= Task instructions =
The answer is the data below, repeated exactly, with no pictures included.

# # #

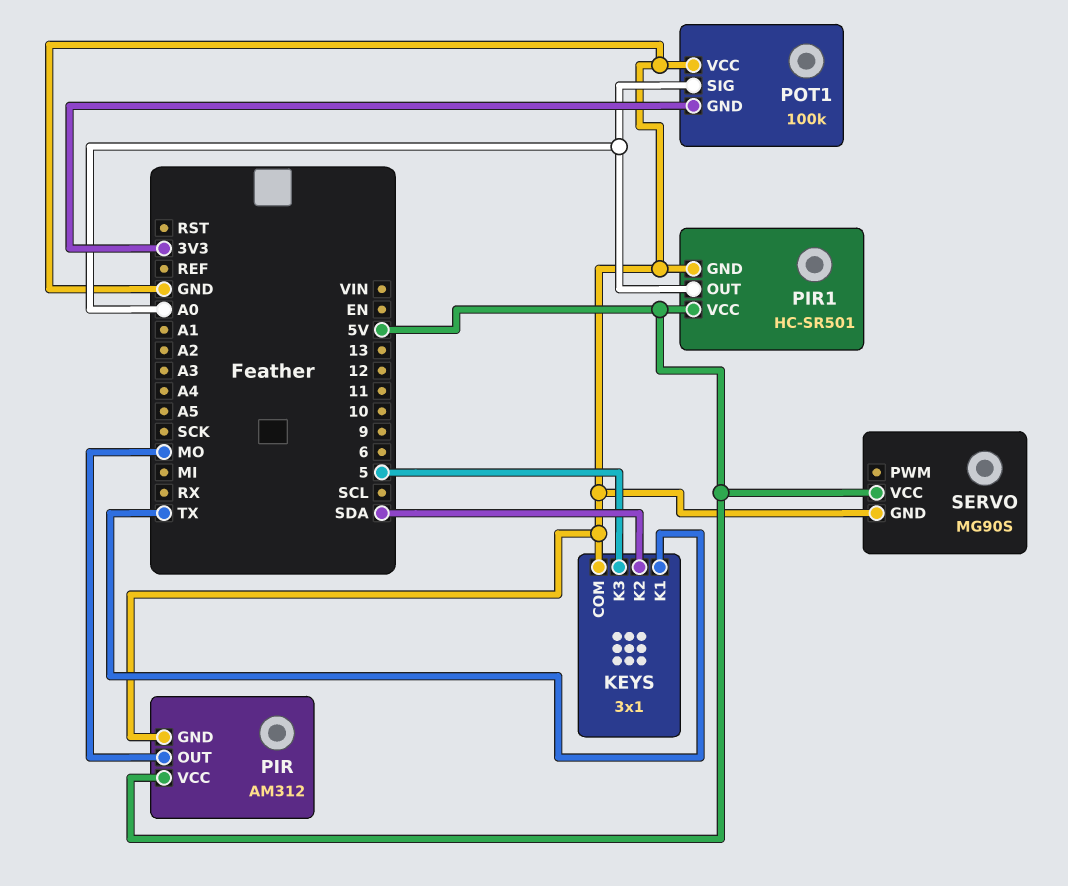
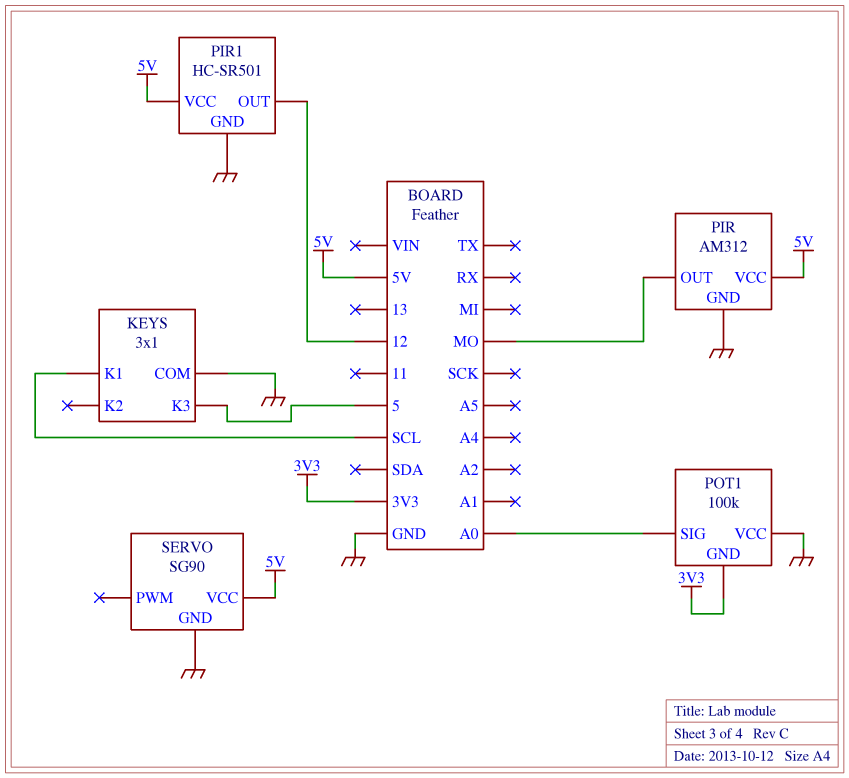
KEYS pin K1: TX -> SCL
KEYS pin K2: SDA -> none
PIR1 pin OUT: A0 -> 12
SERVO: MG90S -> SG90

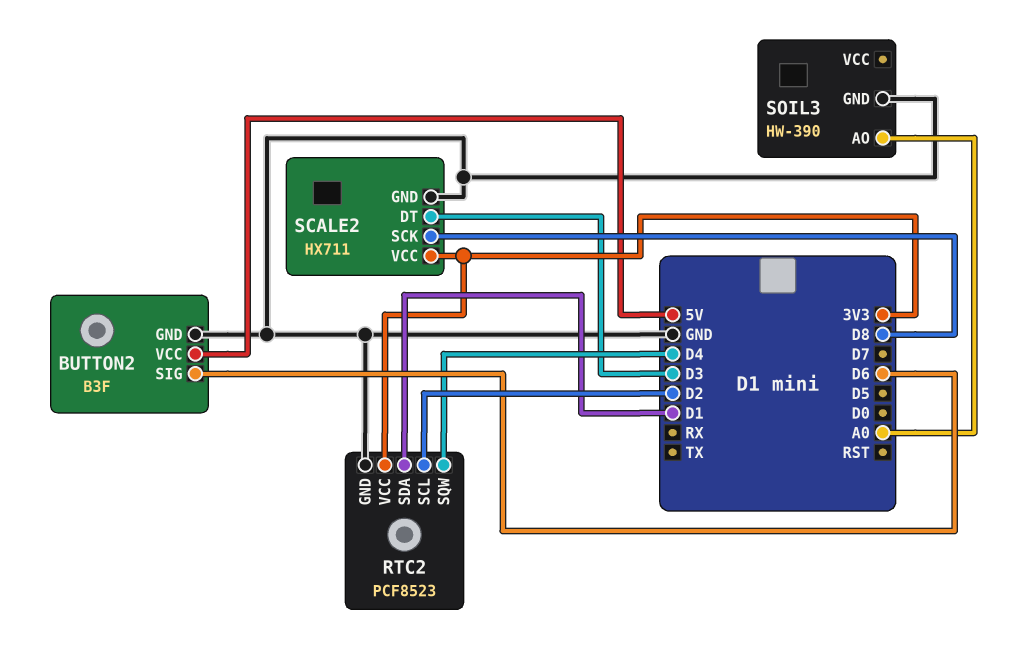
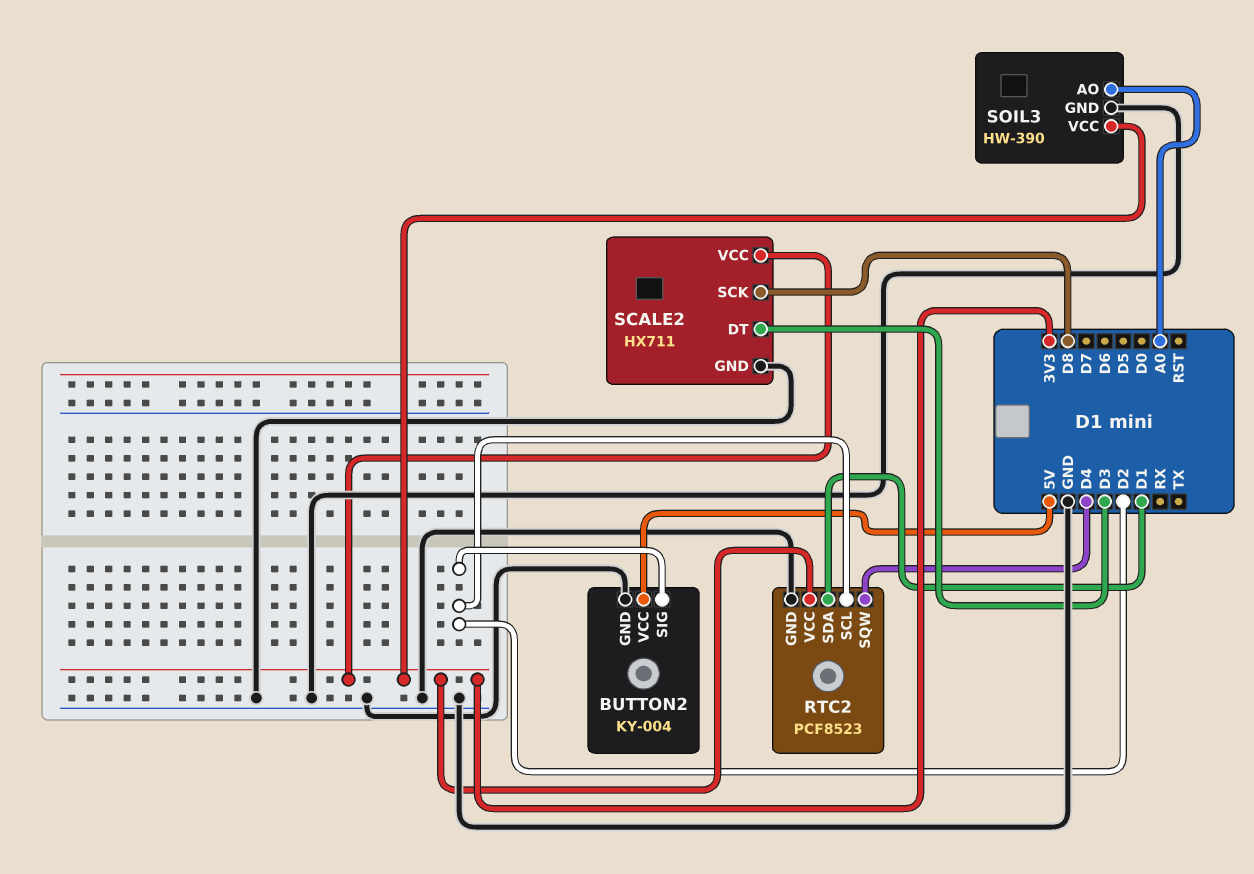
BUTTON2: B3F -> KY-004
BUTTON2 pin SIG: D6 -> D2
SOIL3 pin VCC: none -> 3V3

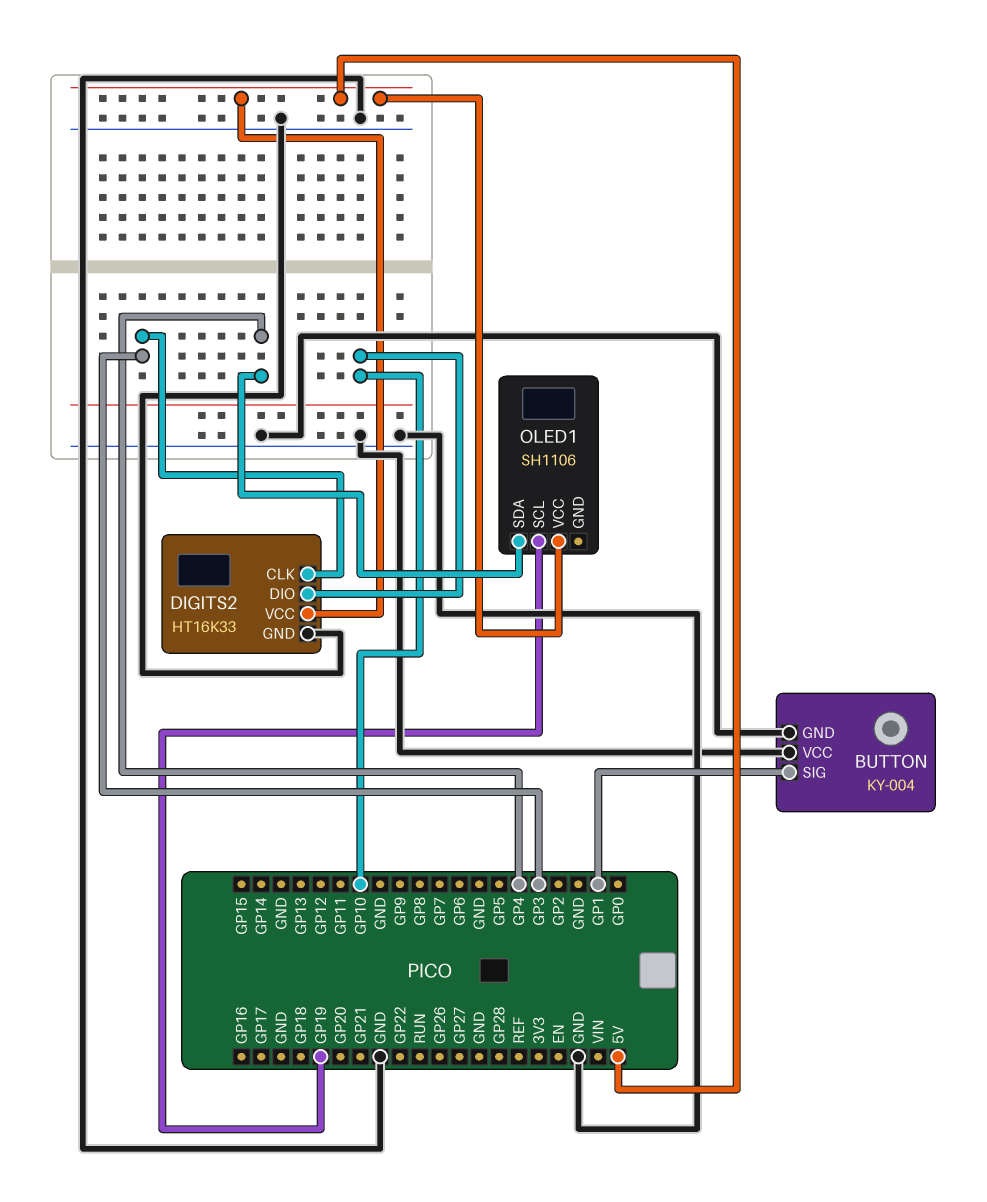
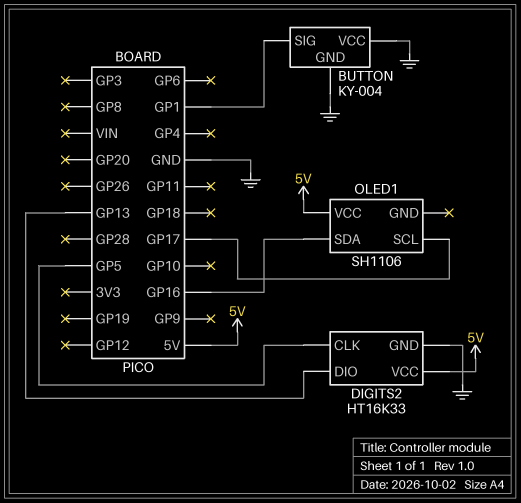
DIGITS2 pin CLK: GP3 -> GP5
DIGITS2 pin DIO: GP10 -> GP13
OLED1 pin SCL: GP19 -> GP17
OLED1 pin SDA: GP4 -> GP16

# # #

= Written response =
KEYS pin K1: TX -> SCL
KEYS pin K2: SDA -> none
PIR1 pin OUT: A0 -> 12
SERVO: MG90S -> SG90

BUTTON2: B3F -> KY-004
BUTTON2 pin SIG: D6 -> D2
SOIL3 pin VCC: none -> 3V3

DIGITS2 pin CLK: GP3 -> GP5
DIGITS2 pin DIO: GP10 -> GP13
OLED1 pin SCL: GP19 -> GP17
OLED1 pin SDA: GP4 -> GP16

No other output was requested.